[Image change detection data]
>>

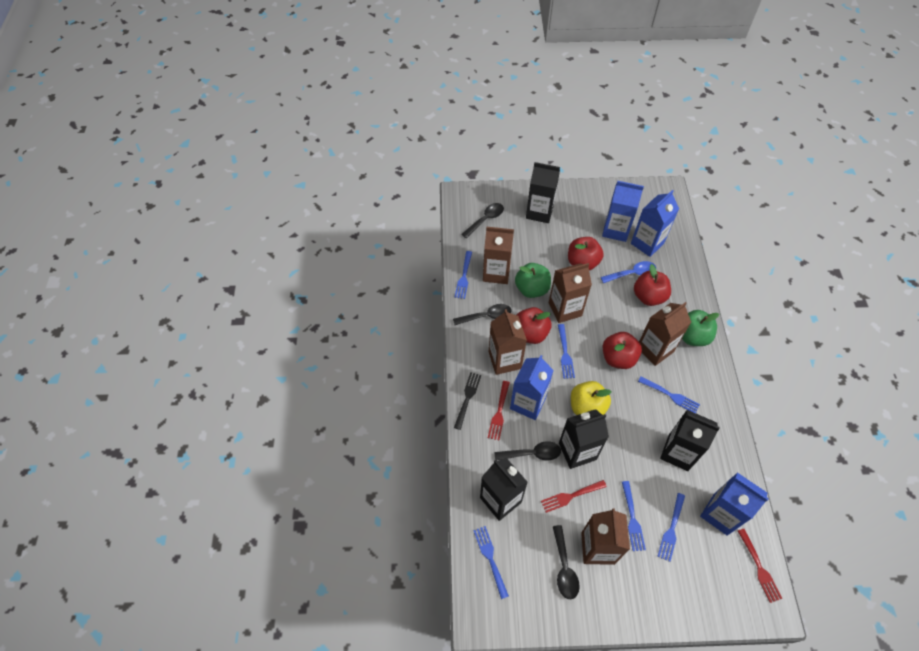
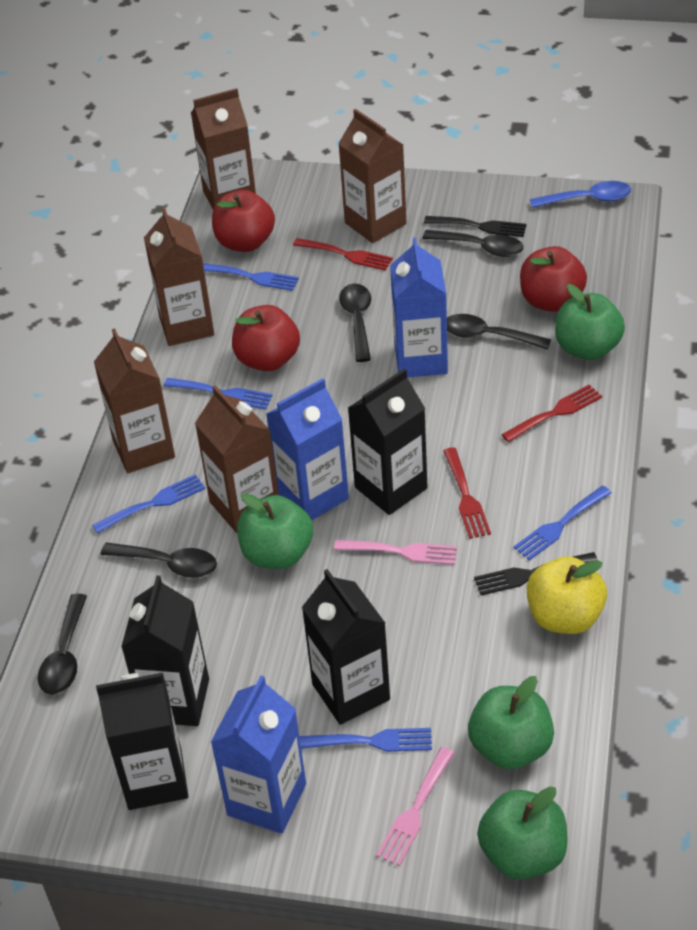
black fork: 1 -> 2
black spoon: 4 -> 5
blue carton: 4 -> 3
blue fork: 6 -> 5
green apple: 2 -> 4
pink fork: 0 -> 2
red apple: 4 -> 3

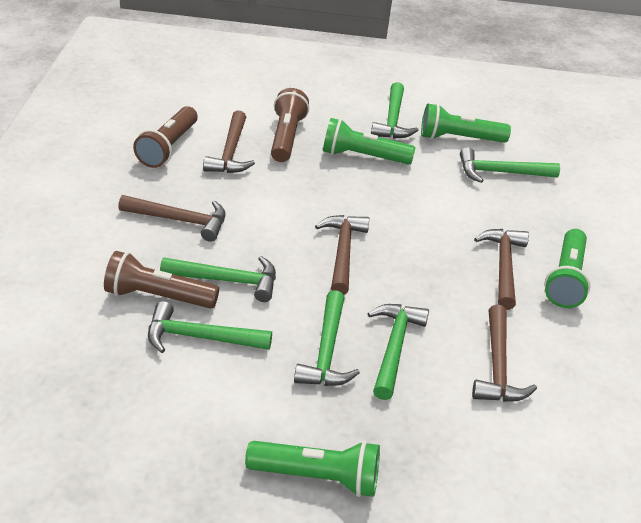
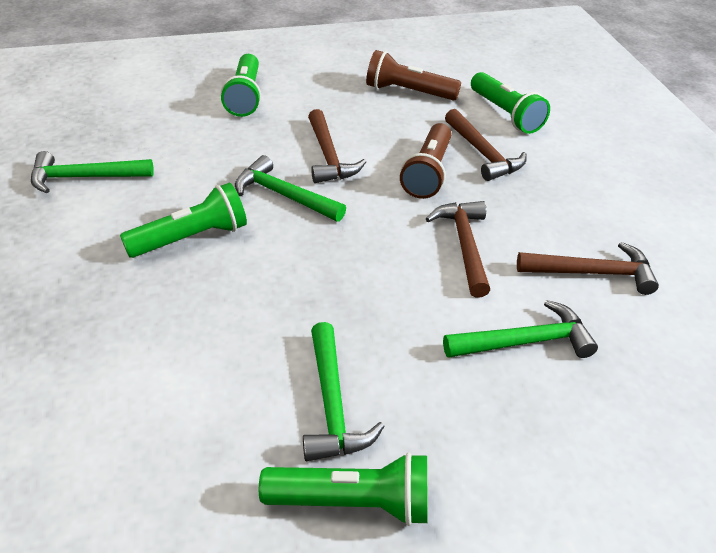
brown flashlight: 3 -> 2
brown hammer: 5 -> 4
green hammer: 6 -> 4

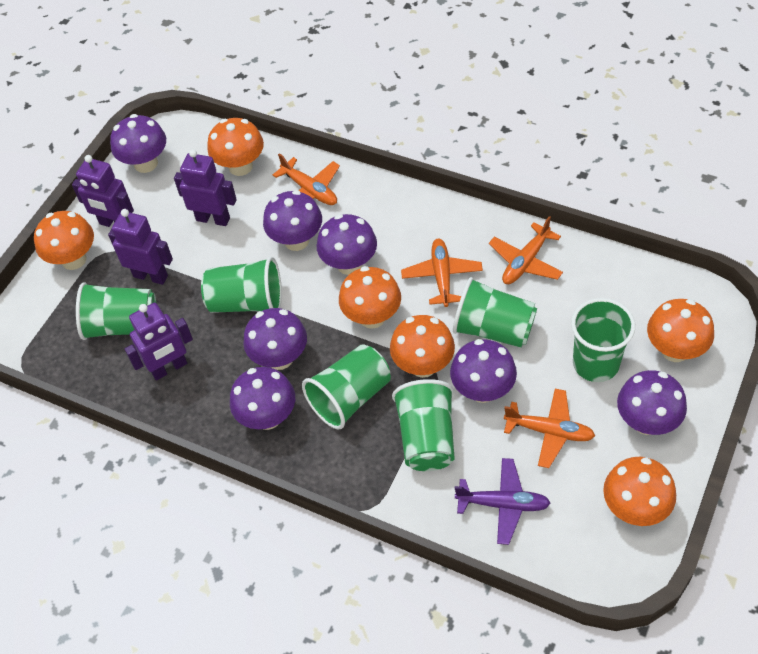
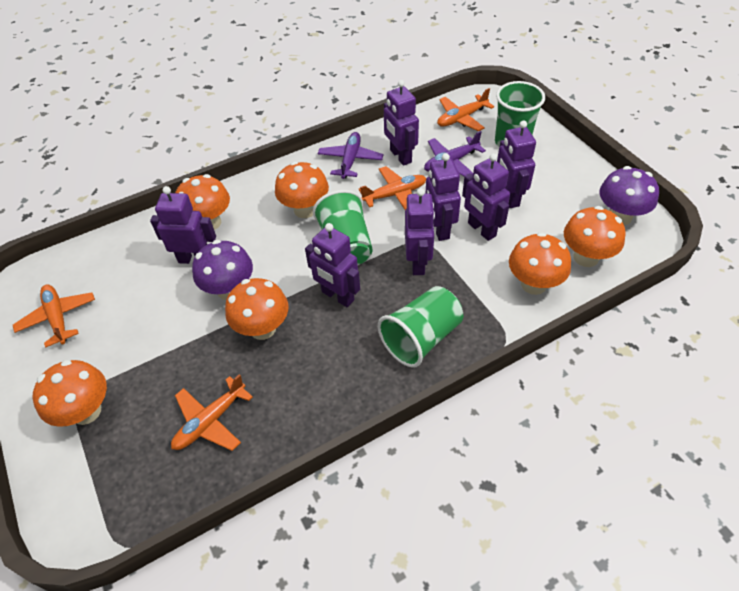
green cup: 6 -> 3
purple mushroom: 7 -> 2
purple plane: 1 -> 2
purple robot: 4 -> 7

<<

**Action item**
Each line of the records above that contains the word "fork" should be counted; give the resulting number without further words.

**Answer space**
3